# [DESCRIPTION OF THE TASK]
Return every line from the entries below that contains the word "location".
——————————
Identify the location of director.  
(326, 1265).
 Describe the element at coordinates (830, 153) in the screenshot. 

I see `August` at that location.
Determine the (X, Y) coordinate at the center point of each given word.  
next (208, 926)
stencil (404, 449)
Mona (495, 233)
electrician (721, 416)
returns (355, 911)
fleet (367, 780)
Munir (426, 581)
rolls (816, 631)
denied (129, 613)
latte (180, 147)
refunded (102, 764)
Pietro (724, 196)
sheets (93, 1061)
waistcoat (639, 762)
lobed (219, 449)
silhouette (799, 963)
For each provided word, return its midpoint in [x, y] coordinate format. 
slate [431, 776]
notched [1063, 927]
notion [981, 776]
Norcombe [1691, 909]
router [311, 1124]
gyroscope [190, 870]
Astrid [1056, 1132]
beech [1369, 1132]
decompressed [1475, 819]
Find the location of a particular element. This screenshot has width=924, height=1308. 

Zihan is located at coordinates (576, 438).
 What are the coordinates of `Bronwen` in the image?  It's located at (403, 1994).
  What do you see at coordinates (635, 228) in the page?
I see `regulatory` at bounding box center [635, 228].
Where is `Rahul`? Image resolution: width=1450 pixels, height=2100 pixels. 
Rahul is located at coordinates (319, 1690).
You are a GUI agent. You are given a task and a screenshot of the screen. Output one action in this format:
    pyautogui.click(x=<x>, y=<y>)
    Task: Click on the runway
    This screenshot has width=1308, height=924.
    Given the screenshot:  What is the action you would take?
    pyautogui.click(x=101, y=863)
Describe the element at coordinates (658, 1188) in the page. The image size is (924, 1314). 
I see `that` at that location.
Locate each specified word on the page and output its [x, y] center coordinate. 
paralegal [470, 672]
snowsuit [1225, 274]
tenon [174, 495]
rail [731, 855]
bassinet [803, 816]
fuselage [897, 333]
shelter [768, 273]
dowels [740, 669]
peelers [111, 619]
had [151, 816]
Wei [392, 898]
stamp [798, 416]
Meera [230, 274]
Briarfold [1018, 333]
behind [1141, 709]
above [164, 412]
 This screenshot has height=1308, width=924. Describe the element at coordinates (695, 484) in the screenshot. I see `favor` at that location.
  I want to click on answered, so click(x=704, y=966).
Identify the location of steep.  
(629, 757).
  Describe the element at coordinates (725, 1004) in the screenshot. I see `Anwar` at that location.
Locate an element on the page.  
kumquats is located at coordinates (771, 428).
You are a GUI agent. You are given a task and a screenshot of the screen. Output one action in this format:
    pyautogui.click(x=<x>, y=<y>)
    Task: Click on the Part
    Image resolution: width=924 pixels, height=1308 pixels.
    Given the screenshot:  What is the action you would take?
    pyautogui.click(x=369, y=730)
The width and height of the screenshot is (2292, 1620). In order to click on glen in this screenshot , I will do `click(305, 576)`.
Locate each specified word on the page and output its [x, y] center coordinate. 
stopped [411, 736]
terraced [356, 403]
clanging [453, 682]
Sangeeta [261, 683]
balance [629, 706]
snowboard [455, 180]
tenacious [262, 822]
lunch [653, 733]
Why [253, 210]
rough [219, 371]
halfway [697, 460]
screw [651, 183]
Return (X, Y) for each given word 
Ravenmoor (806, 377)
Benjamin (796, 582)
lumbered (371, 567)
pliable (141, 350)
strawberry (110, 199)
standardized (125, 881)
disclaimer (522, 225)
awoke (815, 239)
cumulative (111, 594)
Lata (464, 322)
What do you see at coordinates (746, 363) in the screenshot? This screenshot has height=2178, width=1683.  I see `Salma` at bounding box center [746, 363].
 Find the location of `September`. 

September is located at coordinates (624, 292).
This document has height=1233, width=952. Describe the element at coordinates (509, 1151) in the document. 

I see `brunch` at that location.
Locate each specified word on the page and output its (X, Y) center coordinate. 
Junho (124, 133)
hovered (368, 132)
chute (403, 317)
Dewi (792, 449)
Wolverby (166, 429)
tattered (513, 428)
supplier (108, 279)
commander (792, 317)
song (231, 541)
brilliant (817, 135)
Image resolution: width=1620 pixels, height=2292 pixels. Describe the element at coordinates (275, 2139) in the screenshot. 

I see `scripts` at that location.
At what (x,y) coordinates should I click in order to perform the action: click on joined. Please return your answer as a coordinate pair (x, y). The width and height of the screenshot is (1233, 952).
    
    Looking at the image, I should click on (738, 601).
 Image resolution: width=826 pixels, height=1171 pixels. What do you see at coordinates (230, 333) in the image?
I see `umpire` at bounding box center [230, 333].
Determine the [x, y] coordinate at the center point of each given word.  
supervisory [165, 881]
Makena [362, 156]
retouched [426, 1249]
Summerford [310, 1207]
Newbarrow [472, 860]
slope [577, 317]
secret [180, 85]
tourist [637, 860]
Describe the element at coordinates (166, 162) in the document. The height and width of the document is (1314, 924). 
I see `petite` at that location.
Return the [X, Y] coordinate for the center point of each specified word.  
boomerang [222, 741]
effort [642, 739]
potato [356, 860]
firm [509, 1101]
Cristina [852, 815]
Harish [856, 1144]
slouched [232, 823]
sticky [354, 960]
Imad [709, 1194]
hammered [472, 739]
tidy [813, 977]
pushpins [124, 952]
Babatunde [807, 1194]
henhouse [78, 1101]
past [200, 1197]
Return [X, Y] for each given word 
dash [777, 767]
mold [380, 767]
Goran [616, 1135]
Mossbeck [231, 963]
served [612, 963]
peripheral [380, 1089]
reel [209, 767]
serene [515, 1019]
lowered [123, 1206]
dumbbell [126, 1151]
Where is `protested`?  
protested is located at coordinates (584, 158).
——————————
# [RESULT OF THIS TASK]
Identify the location of director.  
I see `August` at that location.
Find the location of a particular element. This screenshot has width=924, height=1308. 
I see `that` at that location.
 This screenshot has height=1308, width=924. Describe the element at coordinates (695, 484) in the screenshot. I see `favor` at that location.
Identify the location of steep.  
  Describe the element at coordinates (725, 1004) in the screenshot. I see `Anwar` at that location.
 Find the location of `September`. 
I see `brunch` at that location.
I see `scripts` at that location.
I see `petite` at that location.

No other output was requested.